[Change detection outputs]
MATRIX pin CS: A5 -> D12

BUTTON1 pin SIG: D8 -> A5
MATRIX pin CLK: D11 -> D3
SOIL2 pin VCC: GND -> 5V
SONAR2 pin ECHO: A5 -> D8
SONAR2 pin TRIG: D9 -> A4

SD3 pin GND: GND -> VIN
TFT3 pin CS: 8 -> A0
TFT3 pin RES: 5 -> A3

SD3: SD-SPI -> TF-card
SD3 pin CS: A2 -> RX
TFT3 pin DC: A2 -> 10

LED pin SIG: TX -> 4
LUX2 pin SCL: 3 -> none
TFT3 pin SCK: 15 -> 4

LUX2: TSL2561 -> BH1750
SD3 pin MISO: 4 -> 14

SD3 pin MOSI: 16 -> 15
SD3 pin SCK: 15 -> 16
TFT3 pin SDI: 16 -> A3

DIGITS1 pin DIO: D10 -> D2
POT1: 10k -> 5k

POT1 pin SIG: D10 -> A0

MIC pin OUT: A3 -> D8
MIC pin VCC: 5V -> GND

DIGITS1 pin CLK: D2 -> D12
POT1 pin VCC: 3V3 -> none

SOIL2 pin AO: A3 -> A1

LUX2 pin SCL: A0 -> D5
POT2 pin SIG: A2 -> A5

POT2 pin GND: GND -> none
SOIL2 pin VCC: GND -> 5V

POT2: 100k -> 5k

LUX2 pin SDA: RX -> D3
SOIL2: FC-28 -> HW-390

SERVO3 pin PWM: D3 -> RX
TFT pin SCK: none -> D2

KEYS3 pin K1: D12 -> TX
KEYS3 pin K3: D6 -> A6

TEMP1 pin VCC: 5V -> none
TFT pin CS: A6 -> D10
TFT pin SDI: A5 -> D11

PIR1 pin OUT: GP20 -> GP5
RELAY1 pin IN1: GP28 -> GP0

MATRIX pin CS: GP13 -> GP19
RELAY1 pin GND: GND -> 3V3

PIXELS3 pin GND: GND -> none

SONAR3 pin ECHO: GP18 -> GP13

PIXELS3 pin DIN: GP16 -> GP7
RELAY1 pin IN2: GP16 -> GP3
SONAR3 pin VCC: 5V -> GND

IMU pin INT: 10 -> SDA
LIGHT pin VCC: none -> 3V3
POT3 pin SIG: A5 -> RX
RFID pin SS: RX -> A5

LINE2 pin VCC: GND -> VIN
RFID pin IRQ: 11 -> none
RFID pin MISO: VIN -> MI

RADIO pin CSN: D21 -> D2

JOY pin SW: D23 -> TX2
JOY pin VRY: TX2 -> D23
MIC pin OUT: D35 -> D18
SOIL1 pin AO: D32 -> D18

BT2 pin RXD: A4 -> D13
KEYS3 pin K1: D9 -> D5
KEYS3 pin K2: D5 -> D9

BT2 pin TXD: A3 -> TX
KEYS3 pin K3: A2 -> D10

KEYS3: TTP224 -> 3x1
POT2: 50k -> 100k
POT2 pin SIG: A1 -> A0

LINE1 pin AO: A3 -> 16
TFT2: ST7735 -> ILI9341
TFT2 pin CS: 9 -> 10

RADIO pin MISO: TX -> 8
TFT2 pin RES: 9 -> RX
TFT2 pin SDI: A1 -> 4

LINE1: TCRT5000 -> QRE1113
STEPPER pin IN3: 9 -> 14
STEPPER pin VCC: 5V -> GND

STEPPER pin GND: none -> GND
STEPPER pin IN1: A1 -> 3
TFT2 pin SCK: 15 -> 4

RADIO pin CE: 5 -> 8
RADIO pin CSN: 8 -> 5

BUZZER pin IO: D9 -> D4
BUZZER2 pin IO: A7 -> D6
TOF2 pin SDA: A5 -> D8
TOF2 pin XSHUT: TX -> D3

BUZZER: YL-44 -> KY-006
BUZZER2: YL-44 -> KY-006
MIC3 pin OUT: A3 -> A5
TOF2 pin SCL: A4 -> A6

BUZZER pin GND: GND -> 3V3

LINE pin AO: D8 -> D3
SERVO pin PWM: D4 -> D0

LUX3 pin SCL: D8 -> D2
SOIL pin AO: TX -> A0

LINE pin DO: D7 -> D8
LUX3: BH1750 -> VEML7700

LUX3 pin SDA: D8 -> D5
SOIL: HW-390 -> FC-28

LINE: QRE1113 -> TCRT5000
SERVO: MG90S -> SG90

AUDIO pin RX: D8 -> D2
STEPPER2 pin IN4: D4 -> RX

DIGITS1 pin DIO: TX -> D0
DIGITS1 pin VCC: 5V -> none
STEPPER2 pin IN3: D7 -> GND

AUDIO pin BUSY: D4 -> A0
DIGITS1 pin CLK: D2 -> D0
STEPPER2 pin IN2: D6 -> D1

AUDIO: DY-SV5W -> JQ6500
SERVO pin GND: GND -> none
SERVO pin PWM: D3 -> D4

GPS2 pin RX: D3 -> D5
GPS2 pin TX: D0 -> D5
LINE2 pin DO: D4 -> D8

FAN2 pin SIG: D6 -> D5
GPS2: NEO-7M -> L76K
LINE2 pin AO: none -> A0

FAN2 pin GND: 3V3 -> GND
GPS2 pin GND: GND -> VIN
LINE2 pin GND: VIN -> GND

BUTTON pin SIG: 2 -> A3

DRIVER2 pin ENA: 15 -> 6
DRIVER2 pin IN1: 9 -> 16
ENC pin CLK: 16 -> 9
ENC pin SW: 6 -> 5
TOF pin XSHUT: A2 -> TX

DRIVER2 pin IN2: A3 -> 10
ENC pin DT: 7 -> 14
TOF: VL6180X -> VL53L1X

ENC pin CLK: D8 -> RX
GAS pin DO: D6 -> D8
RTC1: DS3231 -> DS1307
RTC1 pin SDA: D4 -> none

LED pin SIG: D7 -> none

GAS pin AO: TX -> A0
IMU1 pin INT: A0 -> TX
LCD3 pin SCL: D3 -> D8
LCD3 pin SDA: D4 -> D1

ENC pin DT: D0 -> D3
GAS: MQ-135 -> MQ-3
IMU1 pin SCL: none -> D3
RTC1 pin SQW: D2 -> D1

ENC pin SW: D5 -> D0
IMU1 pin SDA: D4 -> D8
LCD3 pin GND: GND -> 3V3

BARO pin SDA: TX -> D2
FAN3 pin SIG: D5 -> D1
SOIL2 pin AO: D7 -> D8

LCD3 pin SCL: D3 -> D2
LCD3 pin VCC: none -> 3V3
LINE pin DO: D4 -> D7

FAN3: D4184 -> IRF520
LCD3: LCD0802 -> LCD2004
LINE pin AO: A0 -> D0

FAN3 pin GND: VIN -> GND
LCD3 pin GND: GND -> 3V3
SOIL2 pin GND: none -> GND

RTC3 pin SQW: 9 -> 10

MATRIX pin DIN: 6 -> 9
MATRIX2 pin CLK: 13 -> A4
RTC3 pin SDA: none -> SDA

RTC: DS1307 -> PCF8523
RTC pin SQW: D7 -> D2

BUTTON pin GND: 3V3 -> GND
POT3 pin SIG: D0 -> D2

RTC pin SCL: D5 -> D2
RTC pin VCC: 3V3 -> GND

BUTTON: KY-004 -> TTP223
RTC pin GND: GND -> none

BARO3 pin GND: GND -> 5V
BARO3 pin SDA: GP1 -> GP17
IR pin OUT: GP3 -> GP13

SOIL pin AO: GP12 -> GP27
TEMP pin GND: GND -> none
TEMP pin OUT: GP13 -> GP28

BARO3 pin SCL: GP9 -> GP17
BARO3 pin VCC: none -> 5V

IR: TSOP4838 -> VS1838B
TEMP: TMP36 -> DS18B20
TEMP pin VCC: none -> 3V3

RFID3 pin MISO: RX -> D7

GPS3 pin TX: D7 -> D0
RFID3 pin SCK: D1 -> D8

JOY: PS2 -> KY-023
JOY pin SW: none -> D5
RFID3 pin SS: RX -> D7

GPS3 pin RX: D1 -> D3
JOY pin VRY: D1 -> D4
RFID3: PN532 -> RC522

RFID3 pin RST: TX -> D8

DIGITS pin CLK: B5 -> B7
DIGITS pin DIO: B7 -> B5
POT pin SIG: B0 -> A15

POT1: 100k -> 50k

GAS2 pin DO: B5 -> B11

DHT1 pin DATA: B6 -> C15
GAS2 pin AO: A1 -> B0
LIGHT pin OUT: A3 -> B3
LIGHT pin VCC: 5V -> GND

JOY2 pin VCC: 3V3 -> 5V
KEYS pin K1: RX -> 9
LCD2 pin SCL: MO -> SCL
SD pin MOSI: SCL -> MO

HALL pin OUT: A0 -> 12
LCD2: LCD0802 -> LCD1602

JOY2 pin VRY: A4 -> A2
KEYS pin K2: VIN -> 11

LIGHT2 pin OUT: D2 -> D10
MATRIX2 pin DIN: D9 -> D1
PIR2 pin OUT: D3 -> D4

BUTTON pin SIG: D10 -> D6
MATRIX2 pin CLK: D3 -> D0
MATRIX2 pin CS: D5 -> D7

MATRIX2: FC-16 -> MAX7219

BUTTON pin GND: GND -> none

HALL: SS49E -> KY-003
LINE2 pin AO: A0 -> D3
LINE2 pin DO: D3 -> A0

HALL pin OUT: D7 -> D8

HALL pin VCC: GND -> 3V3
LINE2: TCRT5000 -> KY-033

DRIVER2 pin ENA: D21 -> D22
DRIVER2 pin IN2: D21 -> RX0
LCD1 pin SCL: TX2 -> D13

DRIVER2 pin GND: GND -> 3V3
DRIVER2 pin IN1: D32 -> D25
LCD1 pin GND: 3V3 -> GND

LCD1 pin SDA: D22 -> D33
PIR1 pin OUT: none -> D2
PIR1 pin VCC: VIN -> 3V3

[What needs to be done] Both the first line of the records above and the line containing "SD3 pin CS: A2 -> RX" are to be transcribed exactly, together with every line between them, and nothing else.

[Reply to the exercise]
MATRIX pin CS: A5 -> D12

BUTTON1 pin SIG: D8 -> A5
MATRIX pin CLK: D11 -> D3
SOIL2 pin VCC: GND -> 5V
SONAR2 pin ECHO: A5 -> D8
SONAR2 pin TRIG: D9 -> A4

SD3 pin GND: GND -> VIN
TFT3 pin CS: 8 -> A0
TFT3 pin RES: 5 -> A3

SD3: SD-SPI -> TF-card
SD3 pin CS: A2 -> RX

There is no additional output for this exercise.